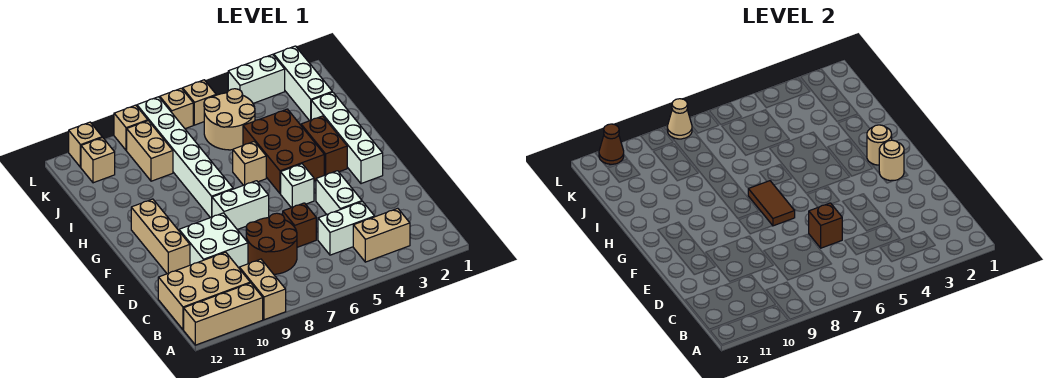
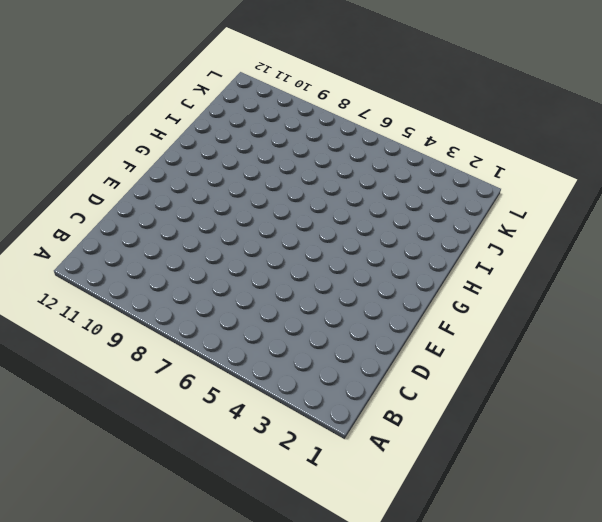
none -> tan brick A9:B9 level 1
none -> tan brick A10:A12 level 1
none -> tan brick B3:B4 level 1
none -> tan brick B10:C12 level 1

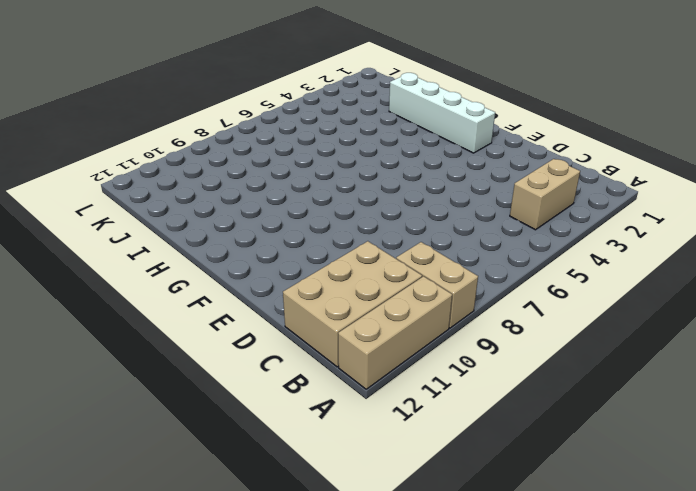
none -> white brick C4:C5 level 1
none -> brown round brick C7:D8 level 1
none -> white brick D4:E4 level 1
none -> brown brick D6 level 1

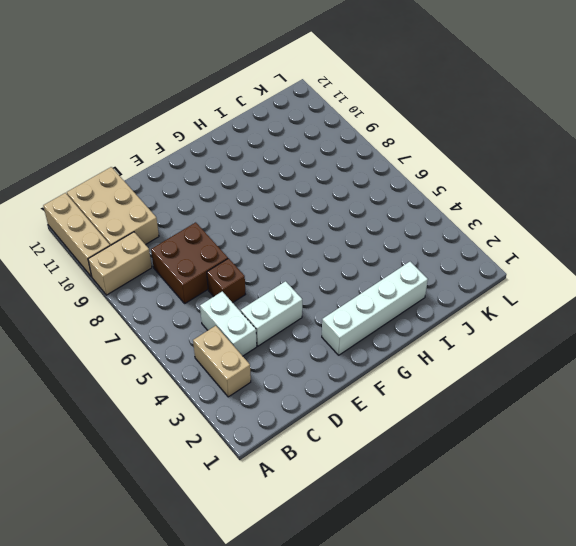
brown brick C7:D8 level 1 -> brown round brick C7:D8 level 1
none -> white brick D9:E10 level 1
none -> tan brick E11:G11 level 1
none -> white brick F5 level 1
none -> white brick F7:F8 level 1

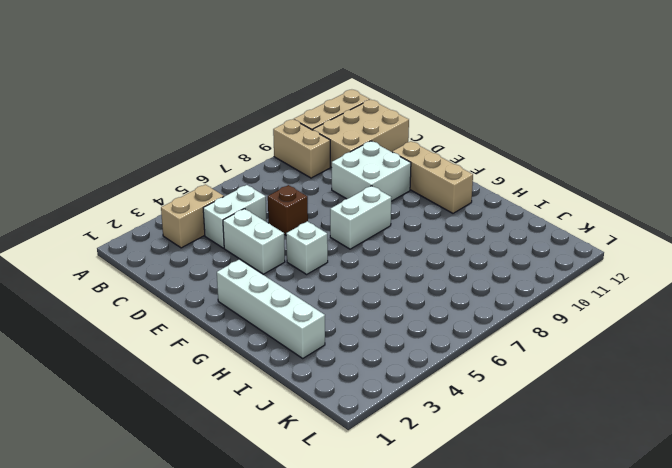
none -> brown round brick C7:D8 level 1
none -> brown brick G3:H3 level 1
none -> brown brick G4:I5 level 1
none -> white brick G8:L8 level 1

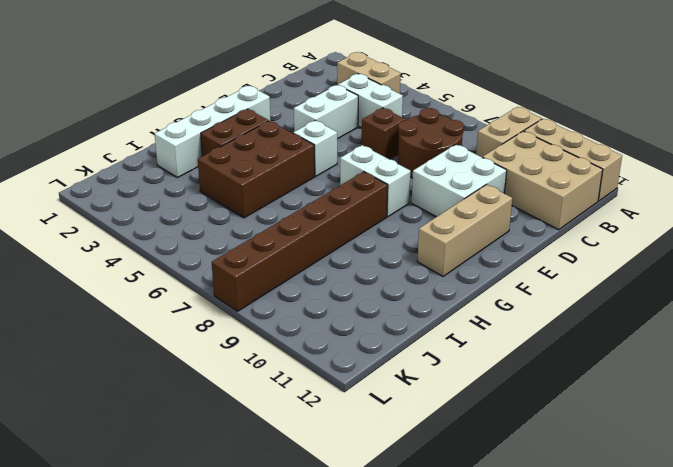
brown brick G8:L8 level 1 -> white brick G8:L8 level 1
none -> tan brick H6 level 1
none -> white brick J2:L2 level 1
none -> tan round brick J5:K6 level 1
none -> tan brick J9:K9 level 1

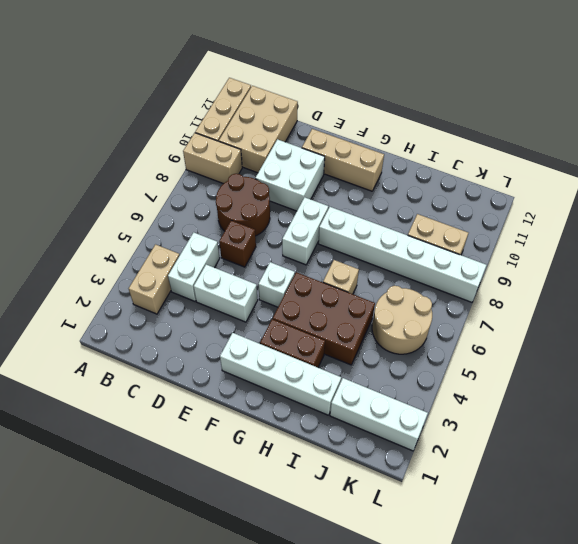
none -> tan brick K11 level 1
none -> white brick L3:L4 level 1
none -> tan brick L6 level 1
none -> tan brick L7 level 1

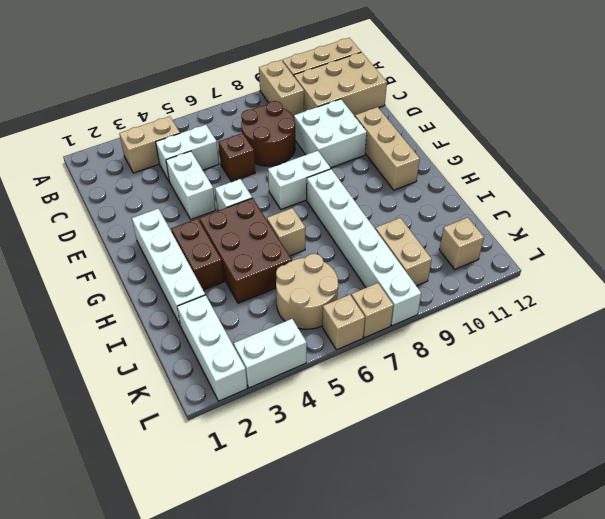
none -> tan brick L9 level 1
none -> tan brick L11 level 1
none -> brown brick D6 level 2
none -> tan round brick F2 level 2

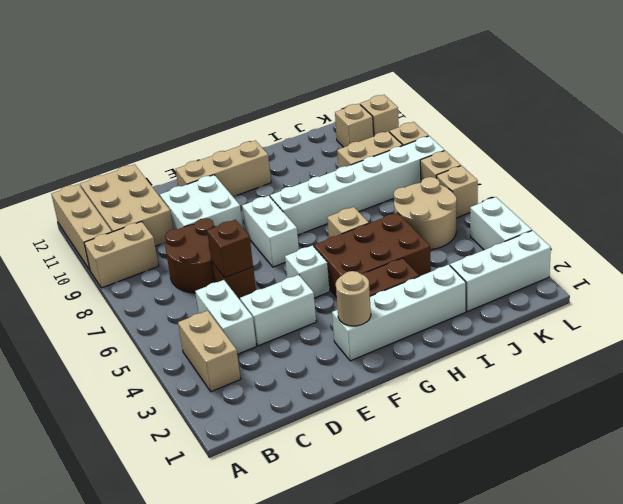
none -> brown tile F7:G7 level 2
none -> tan round brick G2 level 2
none -> tan cone L8 level 2
none -> brown cone L11 level 2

What this task involves
Could you please find every line of the listing above holding the string "brown" and copy it?

Answer to this exercise
none -> brown round brick C7:D8 level 1
none -> brown brick D6 level 1
brown brick C7:D8 level 1 -> brown round brick C7:D8 level 1
none -> brown round brick C7:D8 level 1
none -> brown brick G3:H3 level 1
none -> brown brick G4:I5 level 1
brown brick G8:L8 level 1 -> white brick G8:L8 level 1
none -> brown brick D6 level 2
none -> brown tile F7:G7 level 2
none -> brown cone L11 level 2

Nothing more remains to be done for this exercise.